### EXERCISE PROMPT
All lines from the one with "grey stacking toy: 2 -> 3" through the last line of the data below should be copied exactly; please add nothing.

### SUPPLIED INFORMATION
★ ★ ★ ★ ★

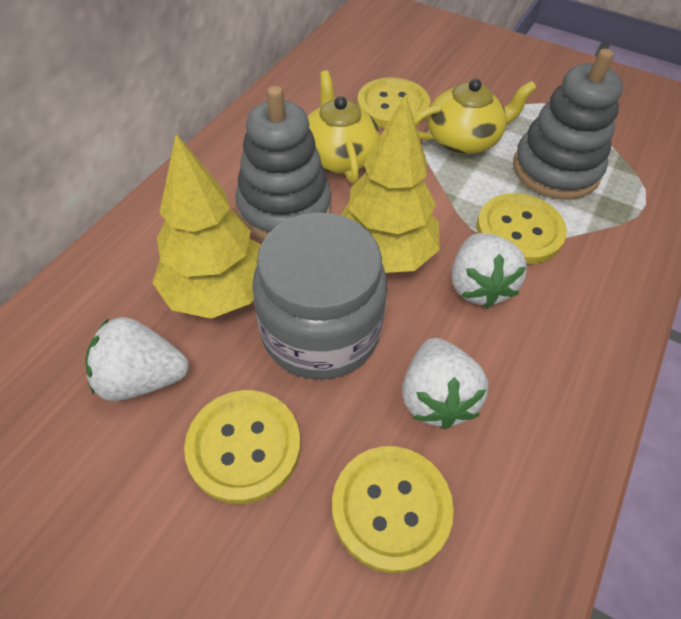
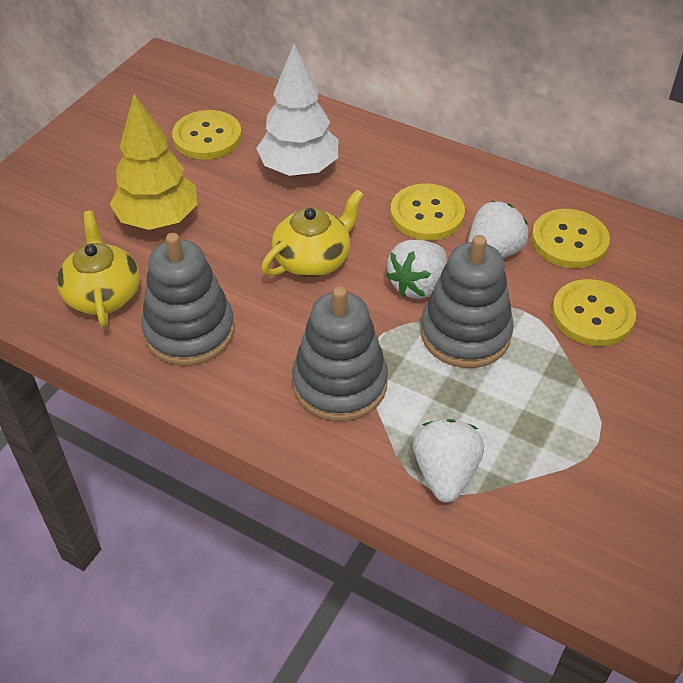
grey jar: 1 -> 0
grey stacking toy: 2 -> 3
white tree: 0 -> 1
yellow tree: 2 -> 1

★ ★ ★ ★ ★

### ANSWER TO THIS EXERCISE
grey stacking toy: 2 -> 3
white tree: 0 -> 1
yellow tree: 2 -> 1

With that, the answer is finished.